§ **Exercise**
Images are to be left out; everything else in the records gets copied exactly.

§ **Data supplied**

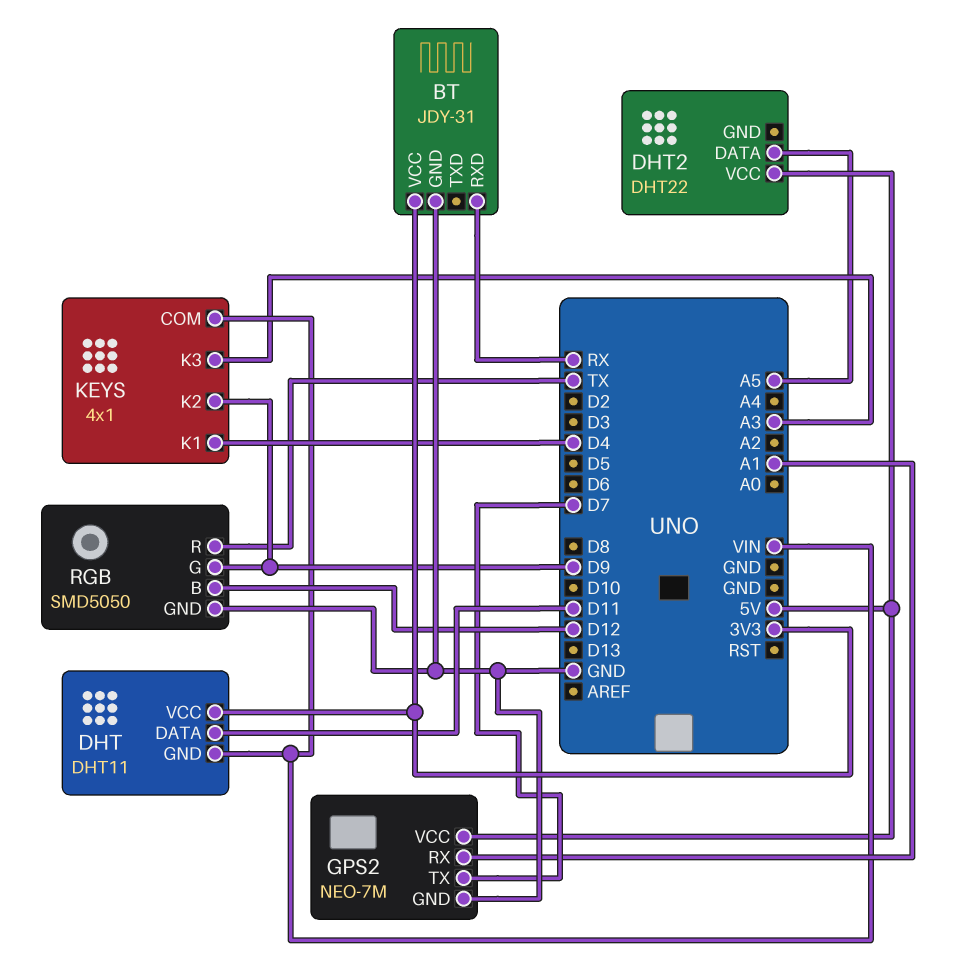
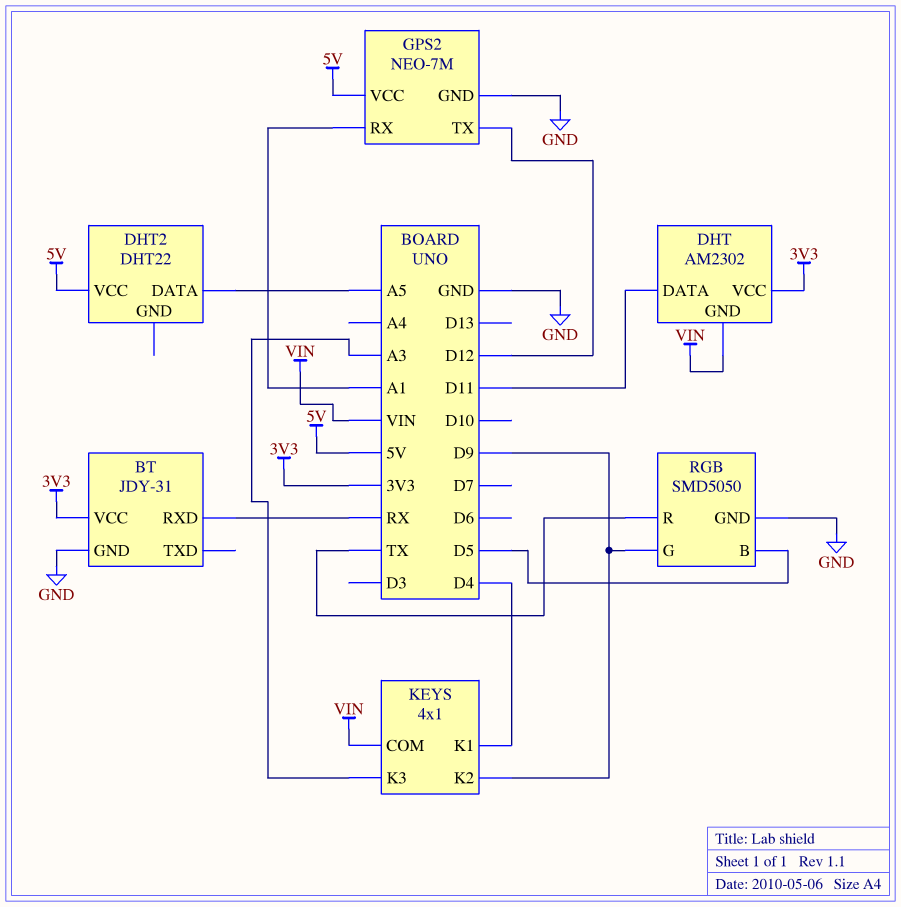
DHT: DHT11 -> AM2302
GPS2 pin TX: D7 -> D12
RGB pin B: D12 -> D5

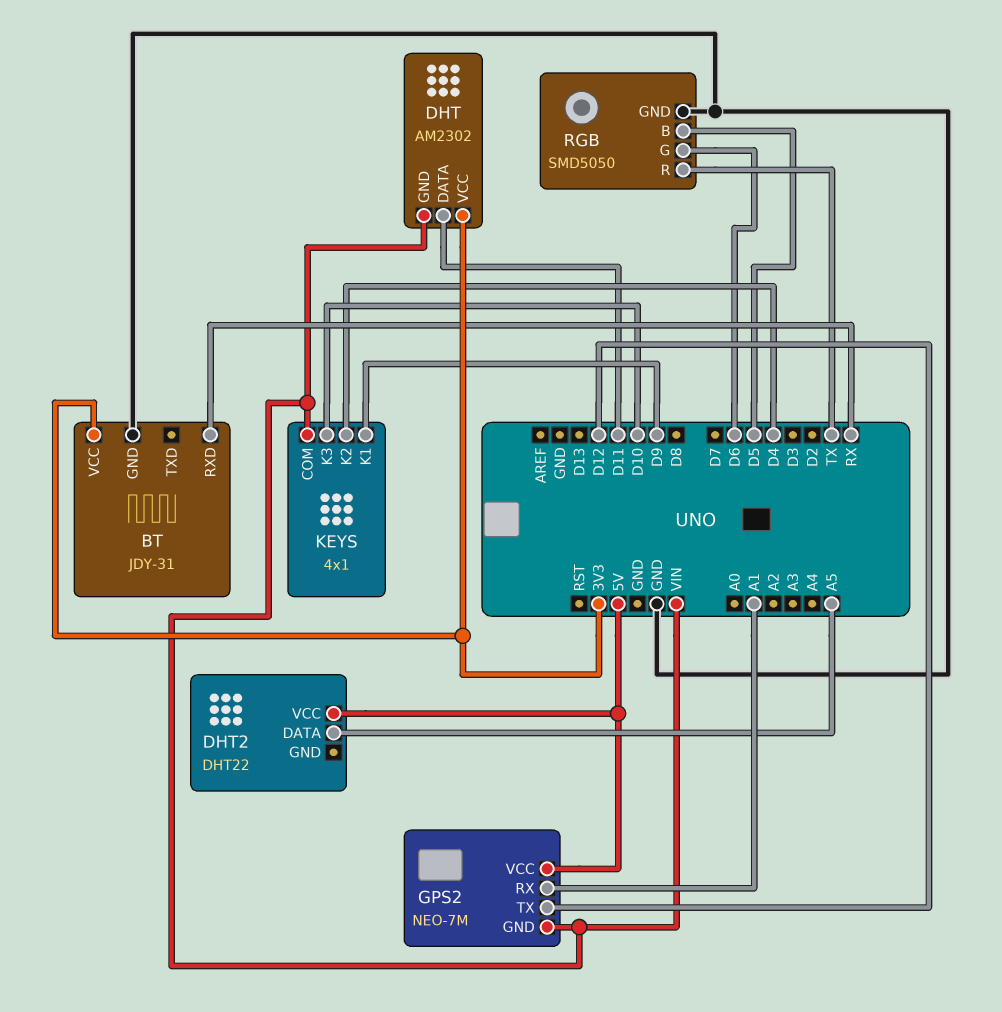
GPS2 pin GND: GND -> VIN
KEYS pin K1: D4 -> D9
KEYS pin K2: D9 -> D4
KEYS pin K3: A3 -> D10
RGB pin G: D9 -> D6

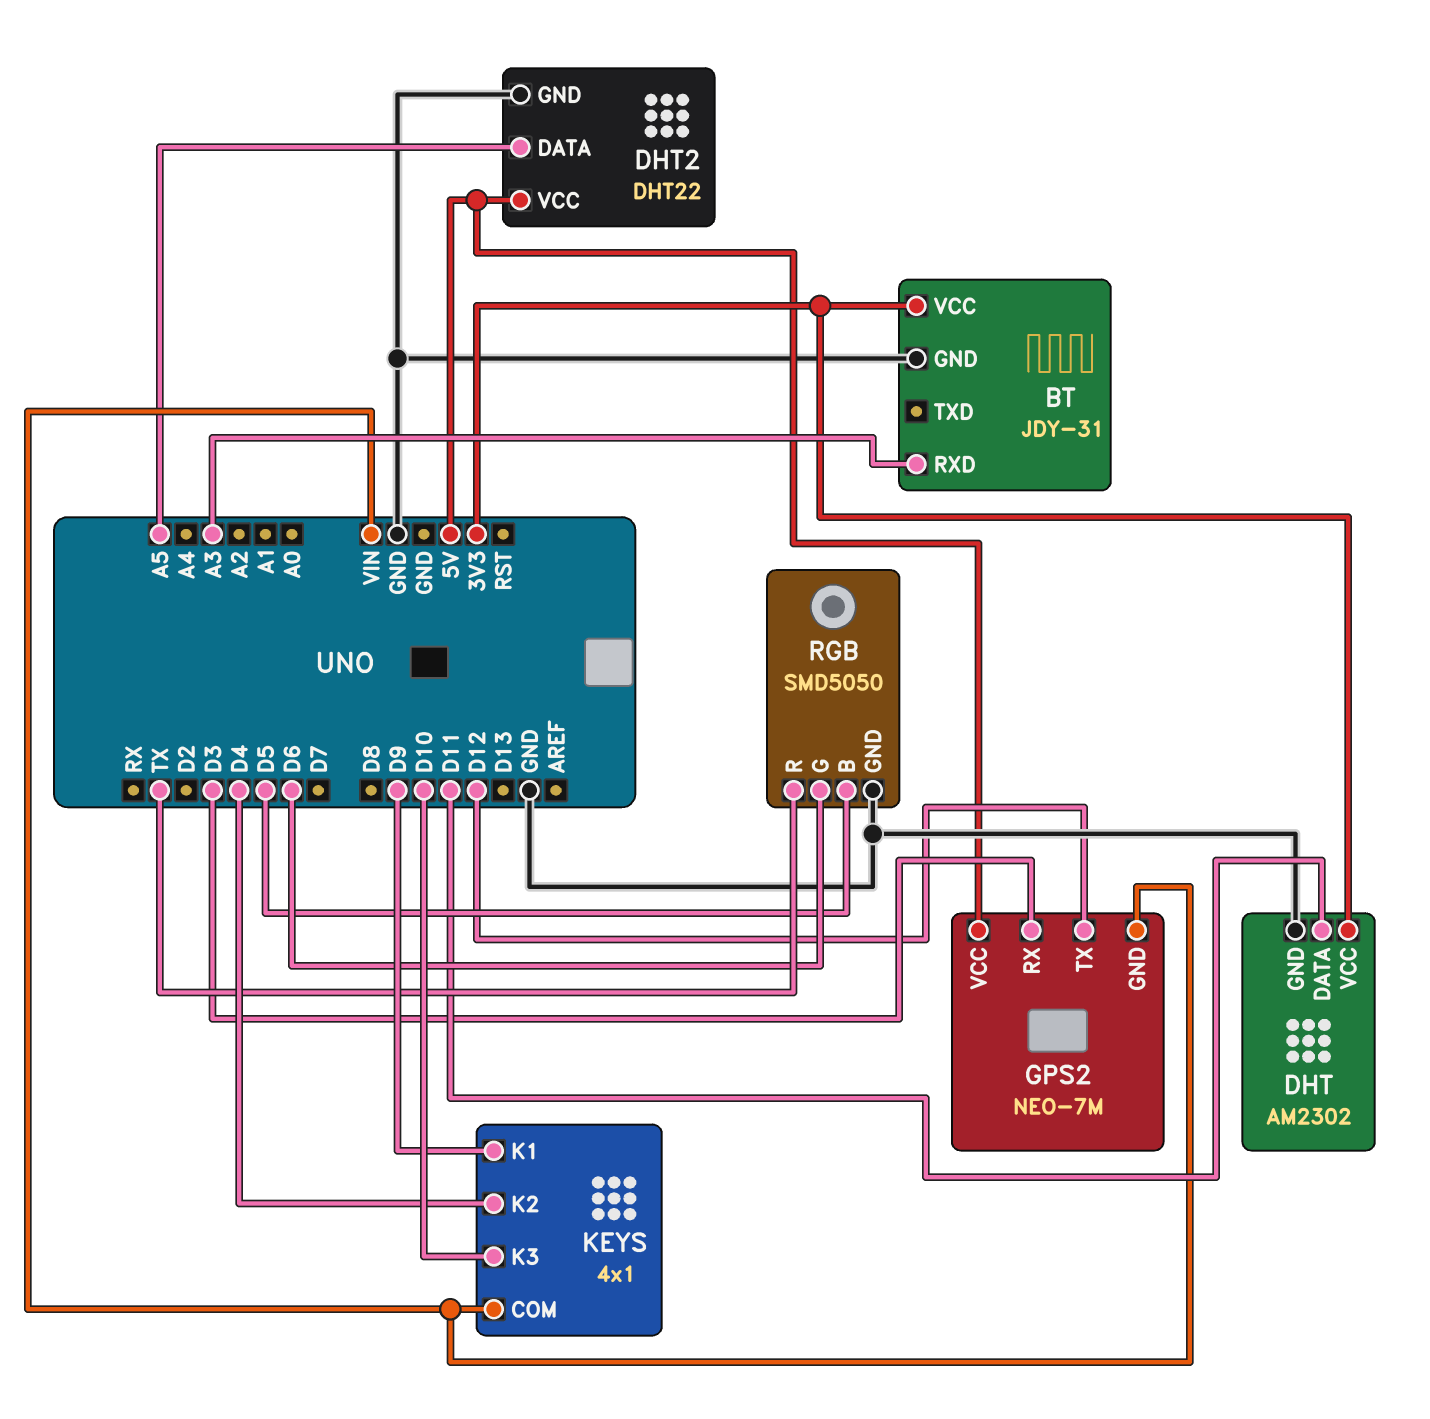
BT pin RXD: RX -> A3
DHT pin GND: VIN -> GND
DHT2 pin GND: none -> GND
GPS2 pin RX: A1 -> D3

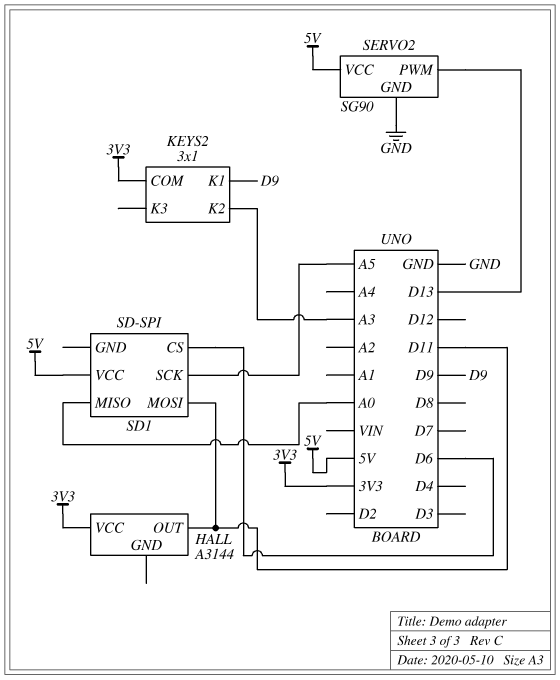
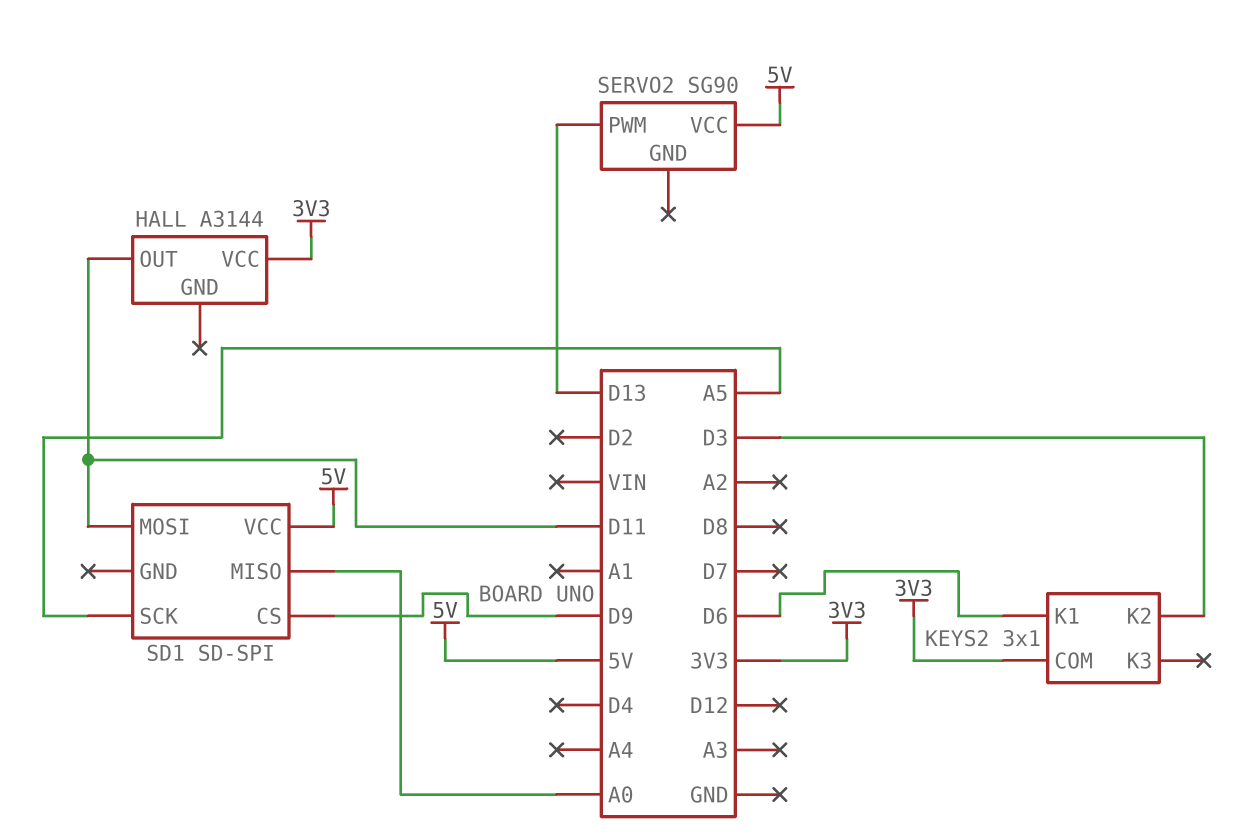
KEYS2 pin K1: D9 -> D6
KEYS2 pin K2: A3 -> D3
SD1 pin CS: D6 -> D9
SERVO2 pin GND: GND -> none

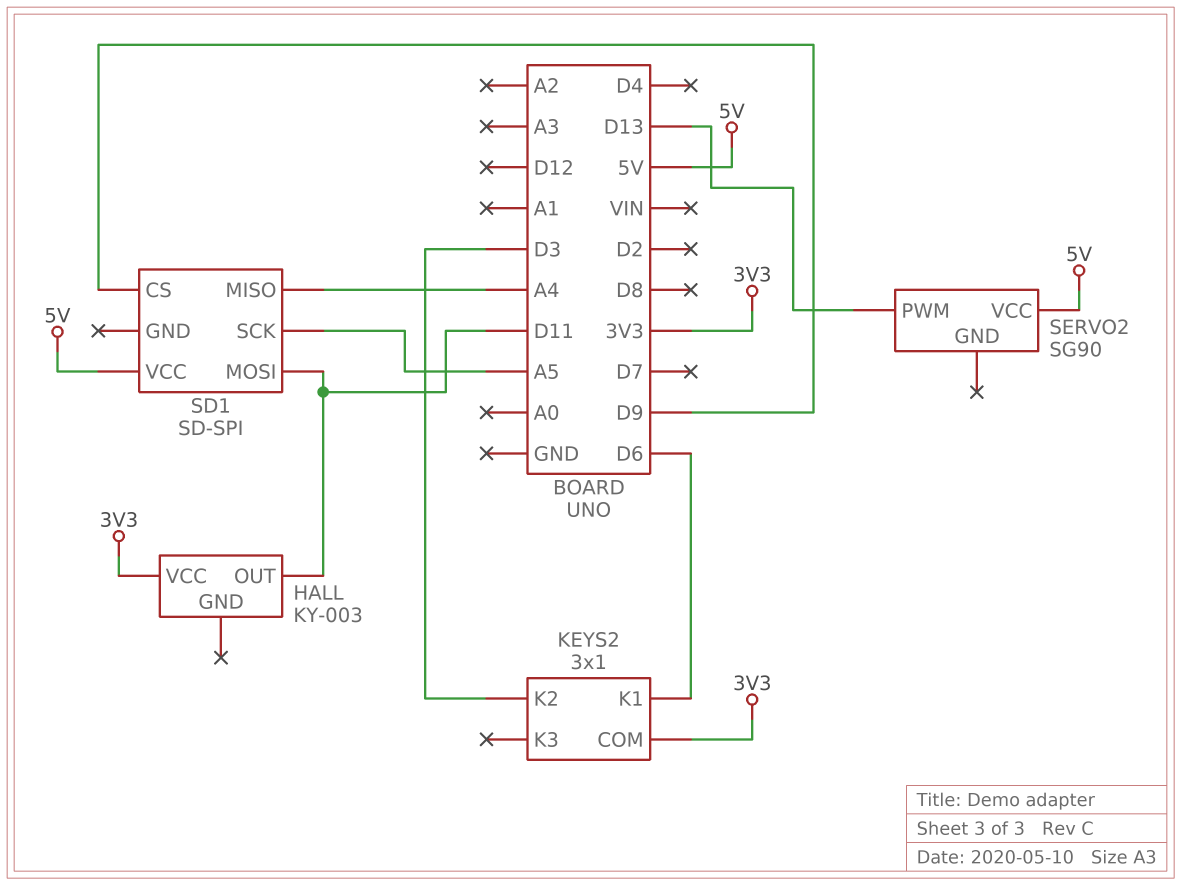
HALL: A3144 -> KY-003
SD1 pin MISO: A0 -> A4

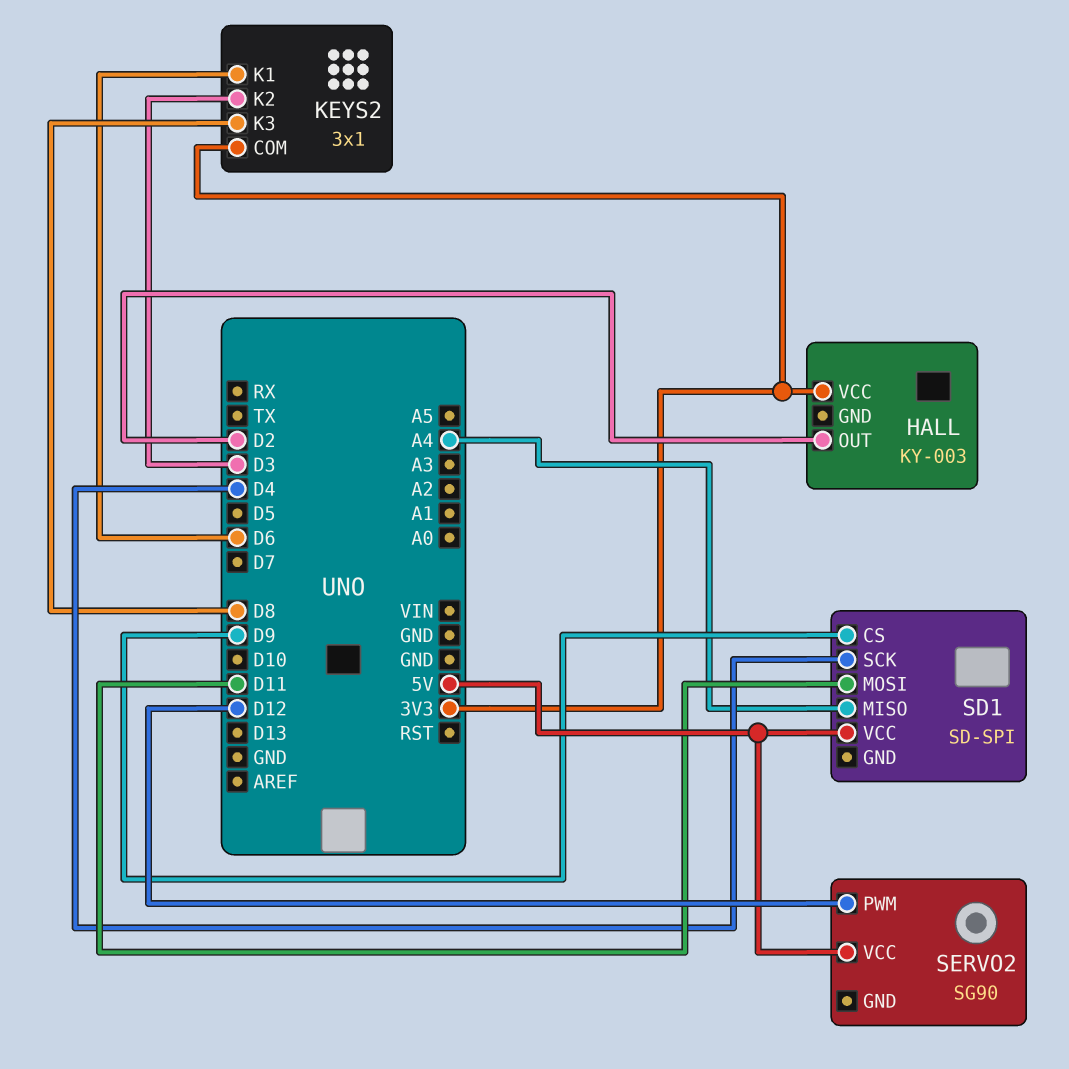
HALL pin OUT: D11 -> D2
KEYS2 pin K3: none -> D8
SD1 pin SCK: A5 -> D4
SERVO2 pin PWM: D13 -> D12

§ **Result of the task**
DHT: DHT11 -> AM2302
GPS2 pin TX: D7 -> D12
RGB pin B: D12 -> D5

GPS2 pin GND: GND -> VIN
KEYS pin K1: D4 -> D9
KEYS pin K2: D9 -> D4
KEYS pin K3: A3 -> D10
RGB pin G: D9 -> D6

BT pin RXD: RX -> A3
DHT pin GND: VIN -> GND
DHT2 pin GND: none -> GND
GPS2 pin RX: A1 -> D3

KEYS2 pin K1: D9 -> D6
KEYS2 pin K2: A3 -> D3
SD1 pin CS: D6 -> D9
SERVO2 pin GND: GND -> none

HALL: A3144 -> KY-003
SD1 pin MISO: A0 -> A4

HALL pin OUT: D11 -> D2
KEYS2 pin K3: none -> D8
SD1 pin SCK: A5 -> D4
SERVO2 pin PWM: D13 -> D12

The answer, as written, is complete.